• EXERCISE DETAILS
Restate each record word for word, omitting whatever pictures it holds.
┌─ ENTRIES PROVIDED
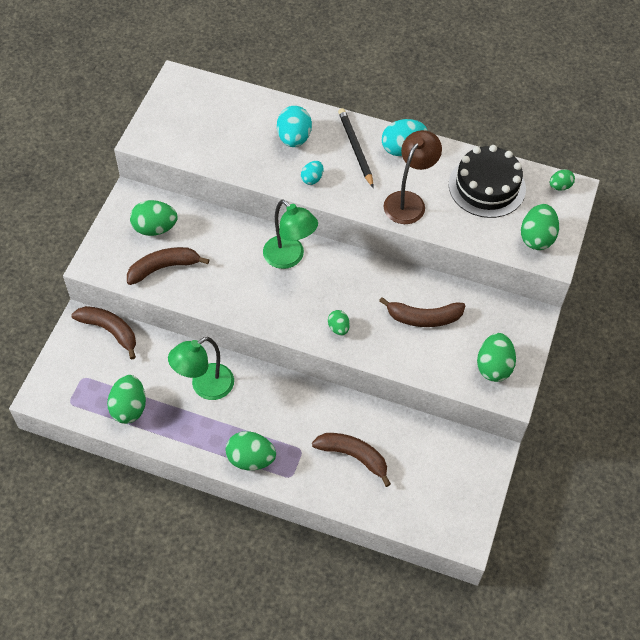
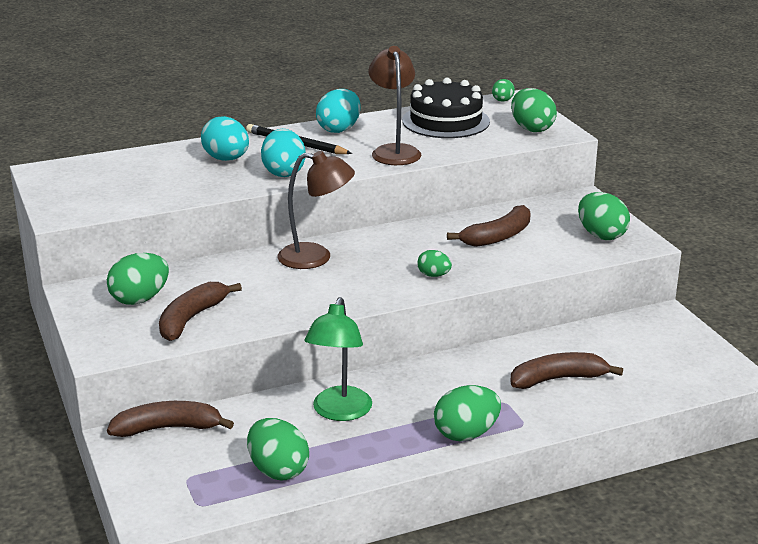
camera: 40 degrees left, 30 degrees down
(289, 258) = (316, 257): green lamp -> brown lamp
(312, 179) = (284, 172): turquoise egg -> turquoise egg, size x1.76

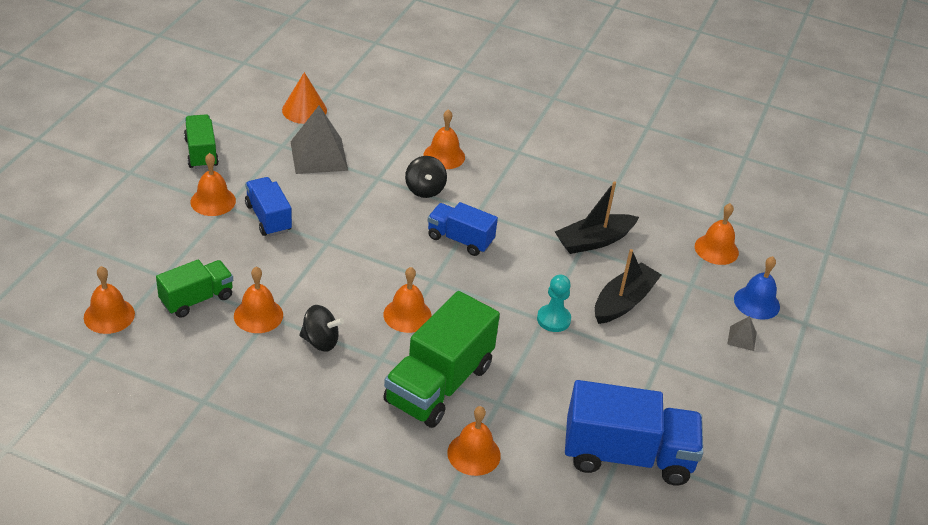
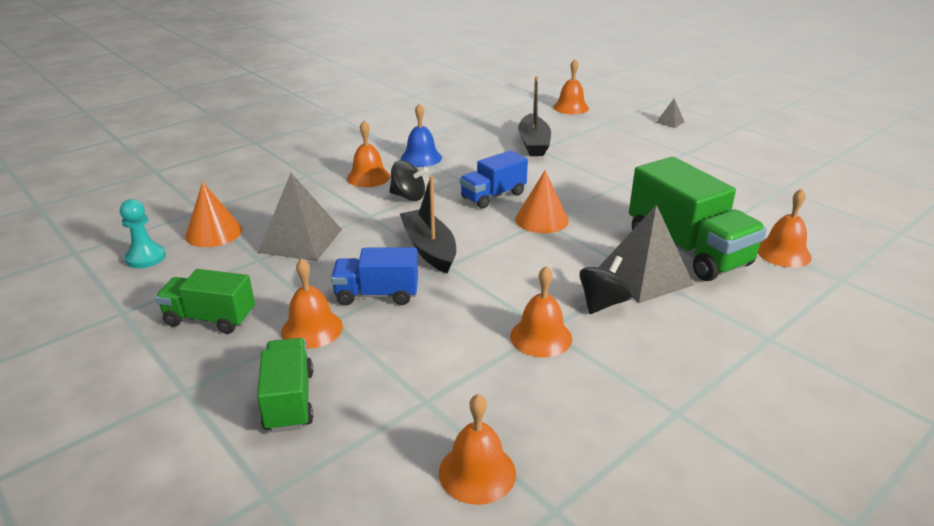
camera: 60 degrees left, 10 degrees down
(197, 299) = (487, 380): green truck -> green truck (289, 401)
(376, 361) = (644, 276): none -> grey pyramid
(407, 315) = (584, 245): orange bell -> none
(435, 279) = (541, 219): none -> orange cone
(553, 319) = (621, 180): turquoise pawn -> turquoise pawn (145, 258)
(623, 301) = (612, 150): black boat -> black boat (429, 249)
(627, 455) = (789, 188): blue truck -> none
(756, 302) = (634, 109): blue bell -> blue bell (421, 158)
└─
• REPLY TO THE EXERCISE
camera: 40 degrees left, 30 degrees down
(289, 258) = (316, 257): green lamp -> brown lamp
(312, 179) = (284, 172): turquoise egg -> turquoise egg, size x1.76

camera: 60 degrees left, 10 degrees down
(197, 299) = (487, 380): green truck -> green truck (289, 401)
(376, 361) = (644, 276): none -> grey pyramid
(407, 315) = (584, 245): orange bell -> none
(435, 279) = (541, 219): none -> orange cone
(553, 319) = (621, 180): turquoise pawn -> turquoise pawn (145, 258)
(623, 301) = (612, 150): black boat -> black boat (429, 249)
(627, 455) = (789, 188): blue truck -> none
(756, 302) = (634, 109): blue bell -> blue bell (421, 158)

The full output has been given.